>>
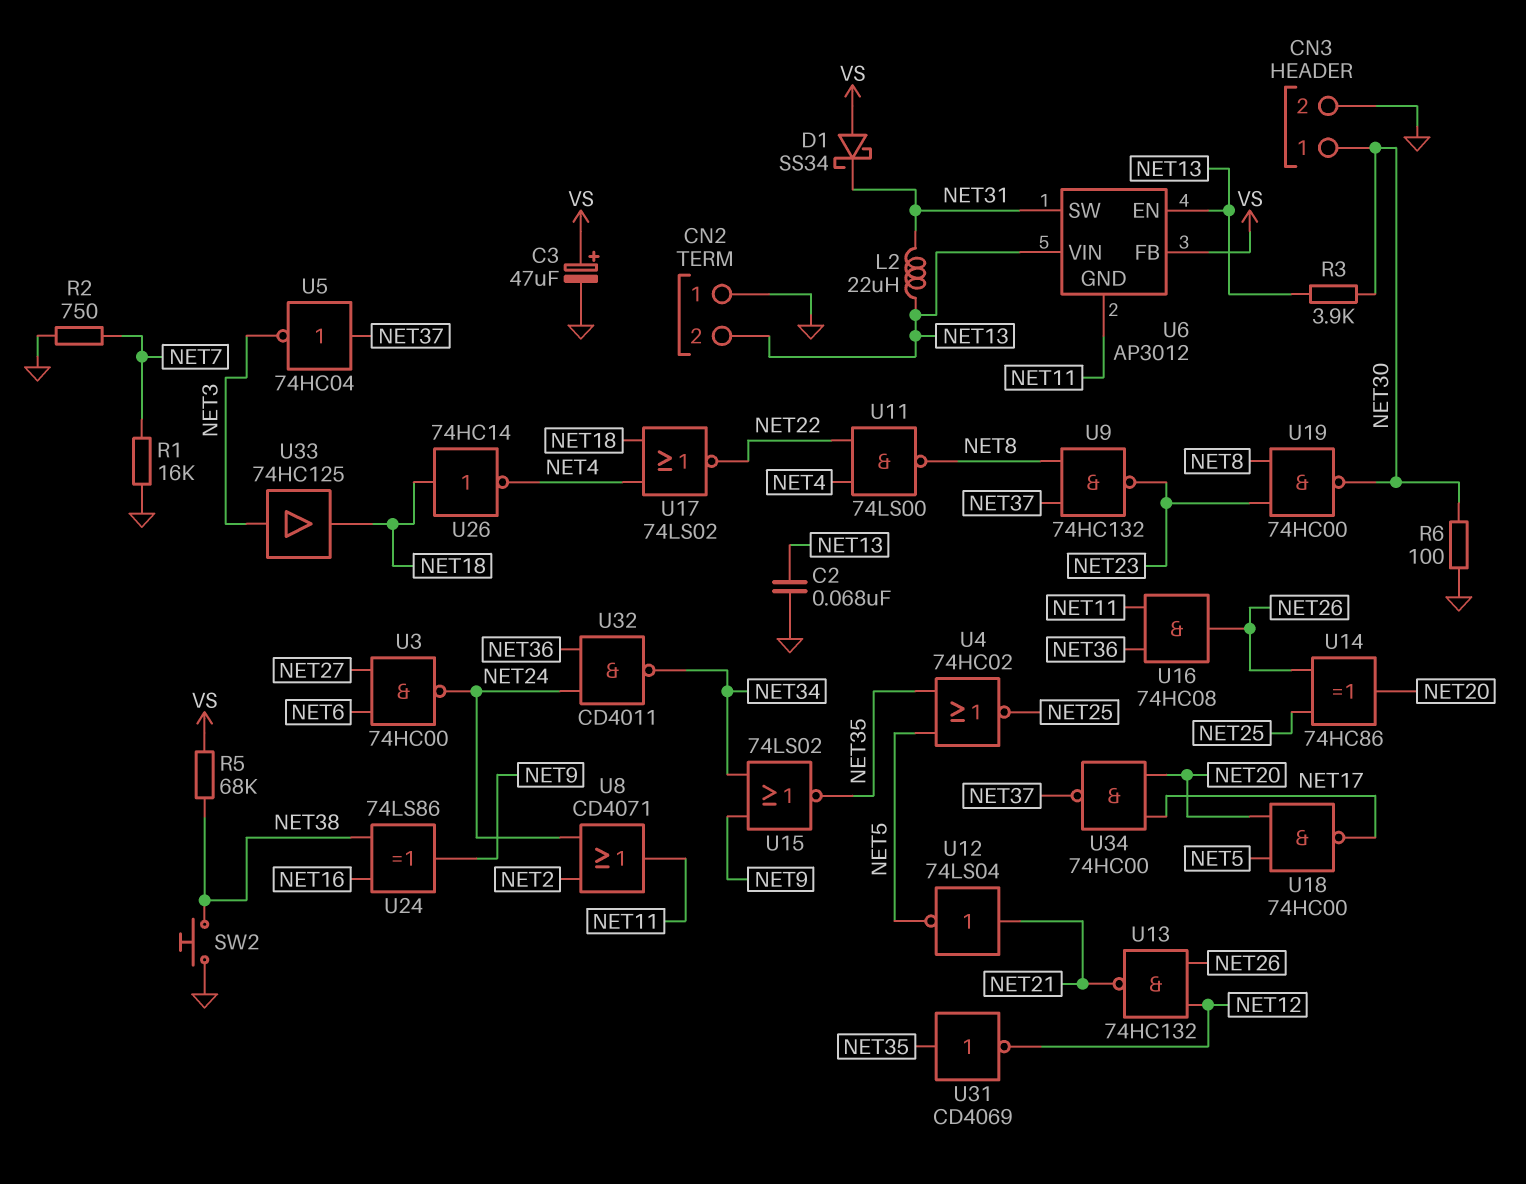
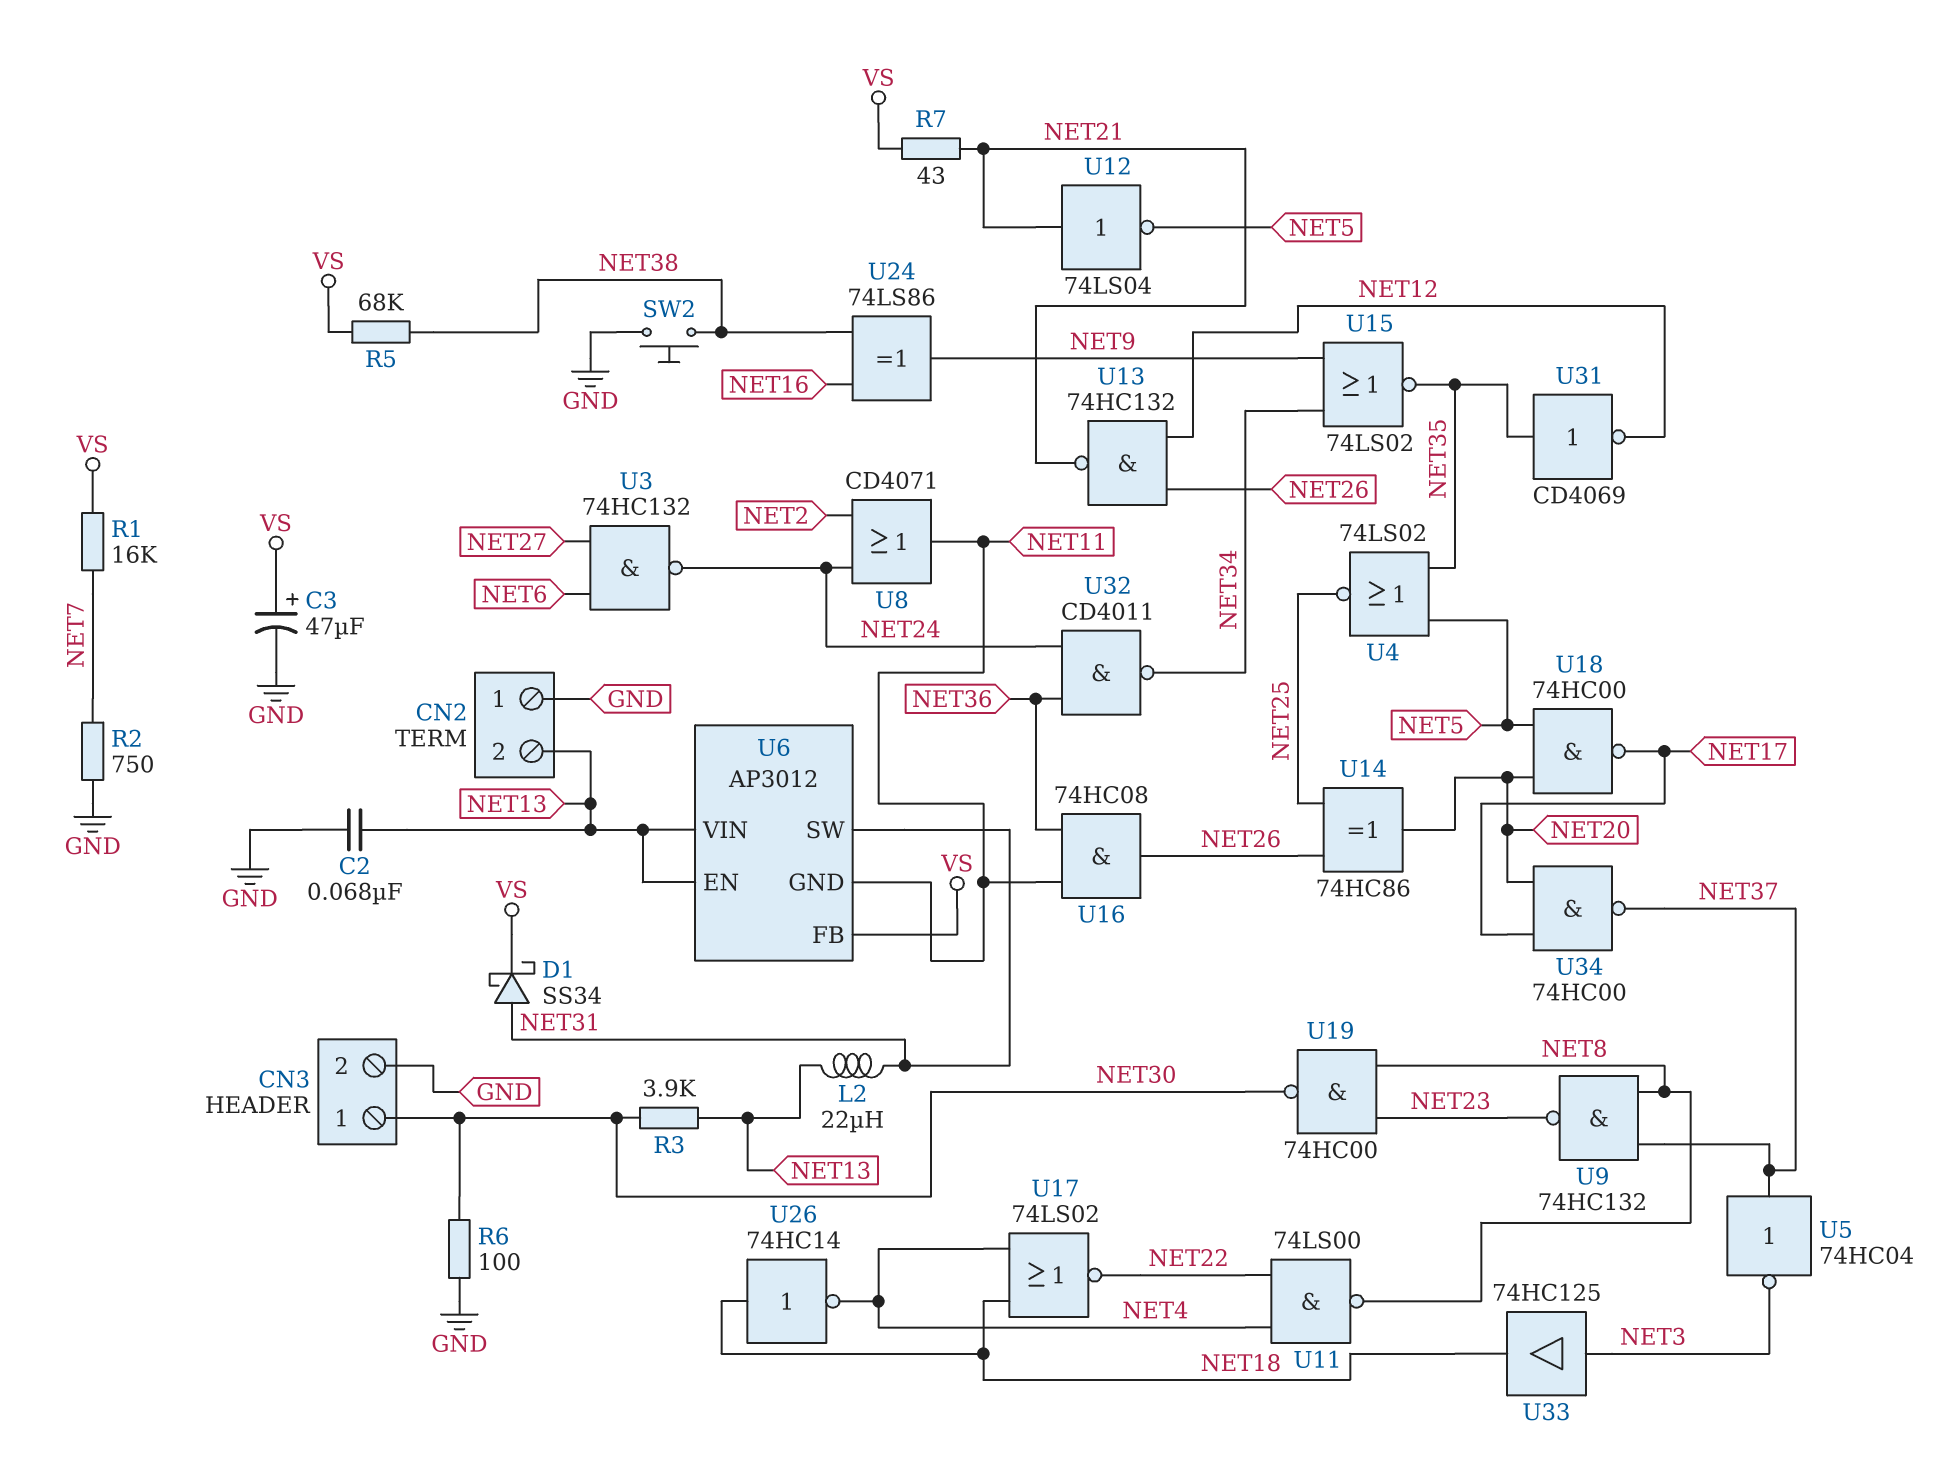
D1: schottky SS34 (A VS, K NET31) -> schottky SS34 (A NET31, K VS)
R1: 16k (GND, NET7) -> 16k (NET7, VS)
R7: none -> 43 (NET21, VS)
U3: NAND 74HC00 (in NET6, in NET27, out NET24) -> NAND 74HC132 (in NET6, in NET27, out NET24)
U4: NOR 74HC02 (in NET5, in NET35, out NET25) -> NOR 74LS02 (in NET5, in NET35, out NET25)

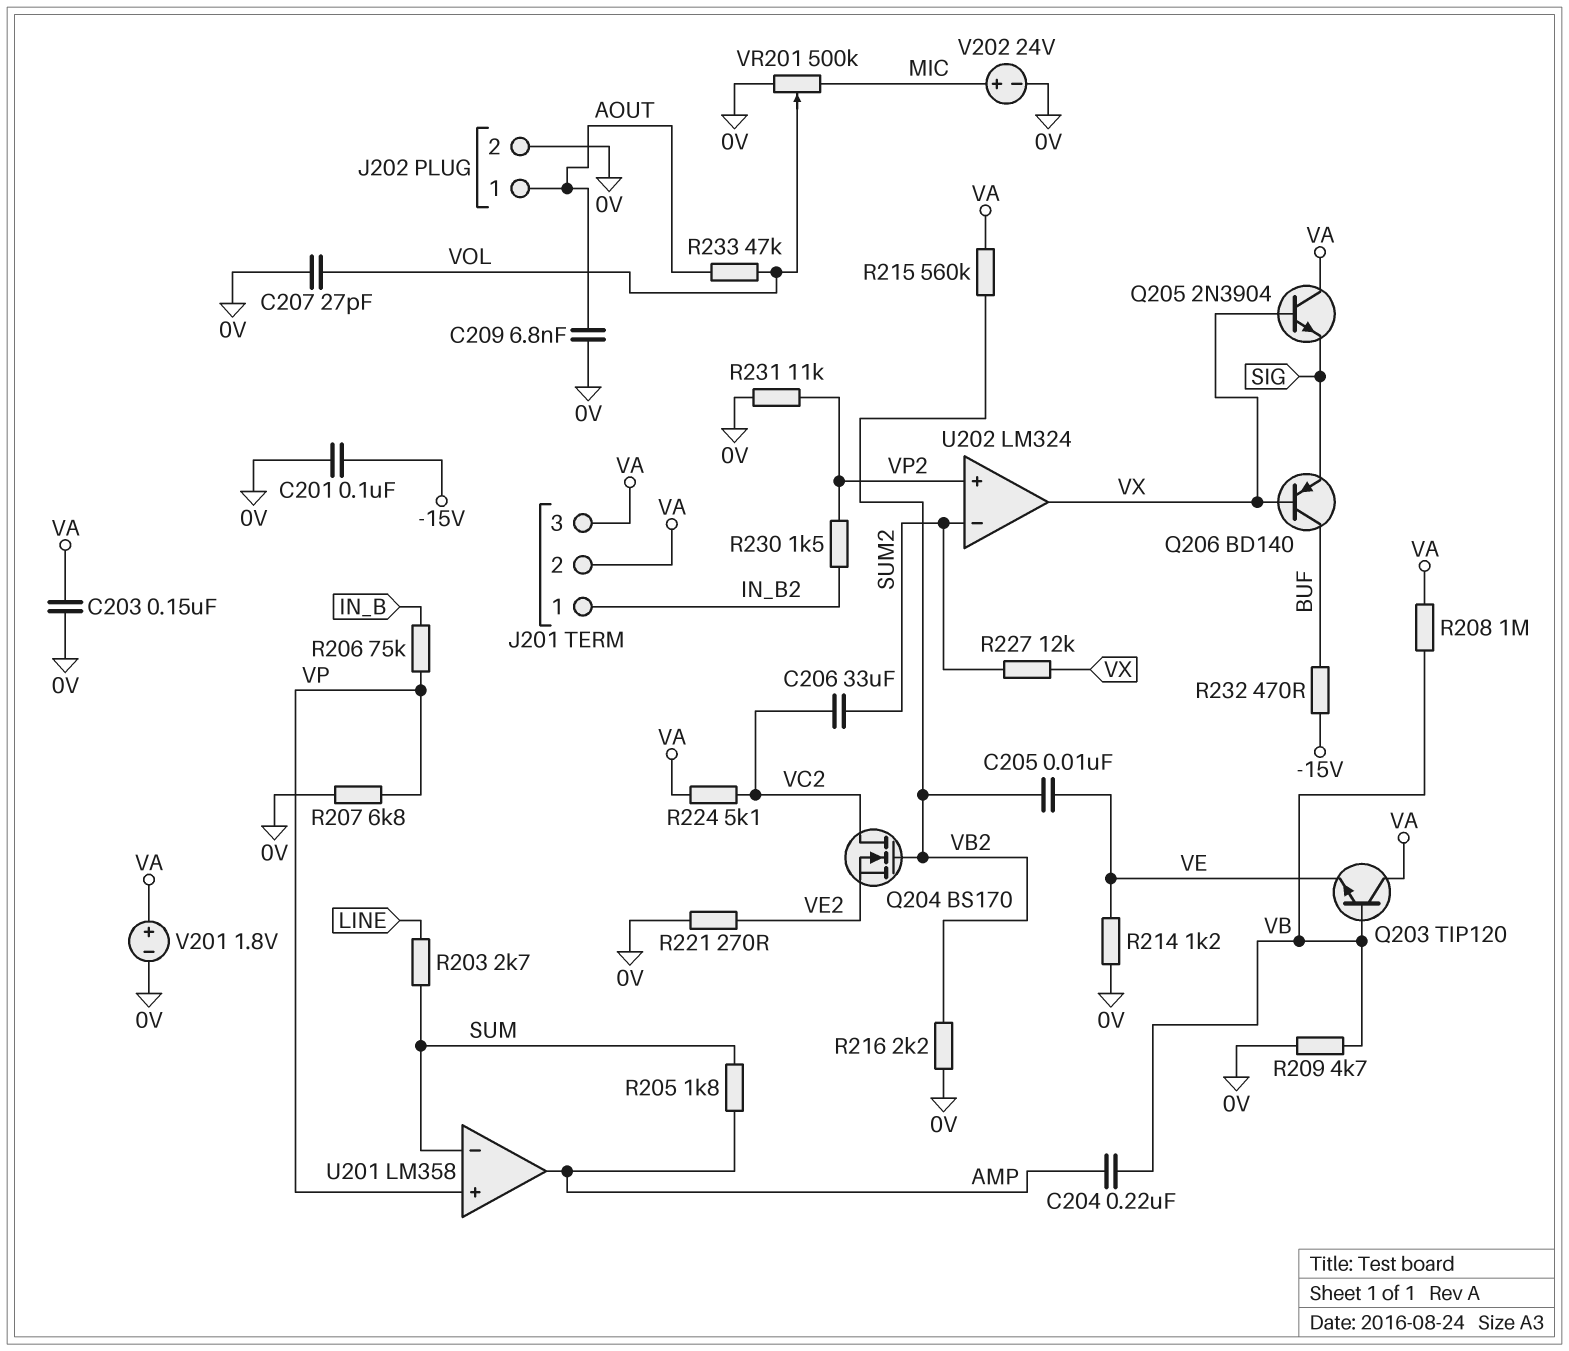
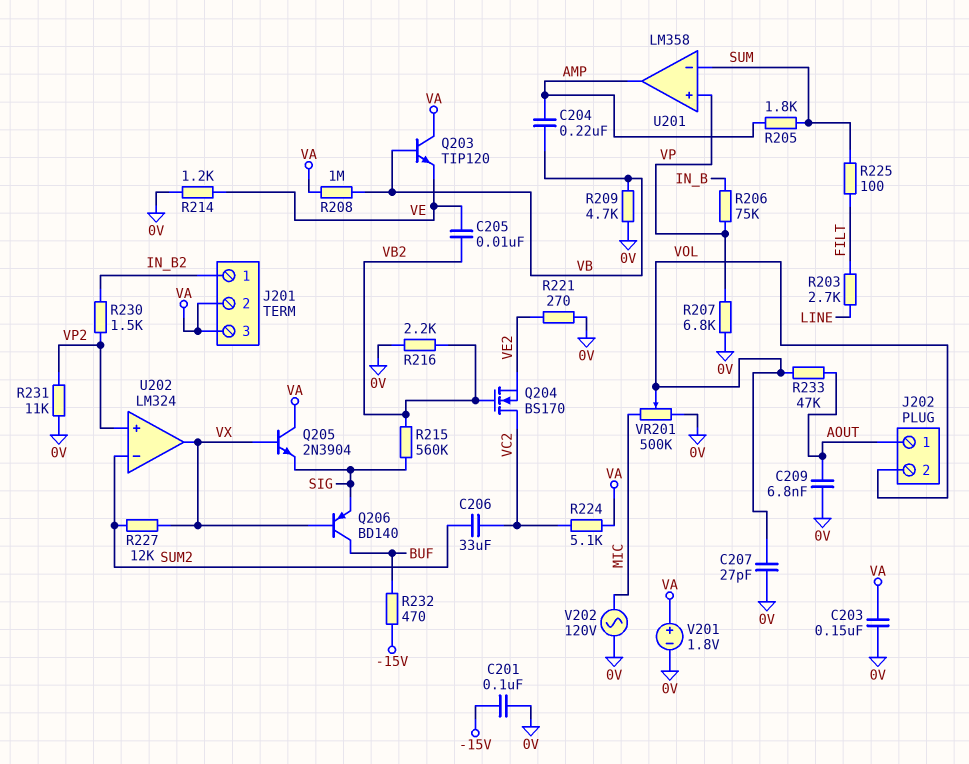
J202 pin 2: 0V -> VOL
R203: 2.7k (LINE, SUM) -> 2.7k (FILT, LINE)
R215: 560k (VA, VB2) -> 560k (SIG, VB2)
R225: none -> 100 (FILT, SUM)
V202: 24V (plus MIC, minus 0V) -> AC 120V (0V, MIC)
<<
■ Work instruction ■
Write the listing out a second time exactly, dropping all images.

■ Your solution ■
D1: schottky SS34 (A VS, K NET31) -> schottky SS34 (A NET31, K VS)
R1: 16k (GND, NET7) -> 16k (NET7, VS)
R7: none -> 43 (NET21, VS)
U3: NAND 74HC00 (in NET6, in NET27, out NET24) -> NAND 74HC132 (in NET6, in NET27, out NET24)
U4: NOR 74HC02 (in NET5, in NET35, out NET25) -> NOR 74LS02 (in NET5, in NET35, out NET25)

J202 pin 2: 0V -> VOL
R203: 2.7k (LINE, SUM) -> 2.7k (FILT, LINE)
R215: 560k (VA, VB2) -> 560k (SIG, VB2)
R225: none -> 100 (FILT, SUM)
V202: 24V (plus MIC, minus 0V) -> AC 120V (0V, MIC)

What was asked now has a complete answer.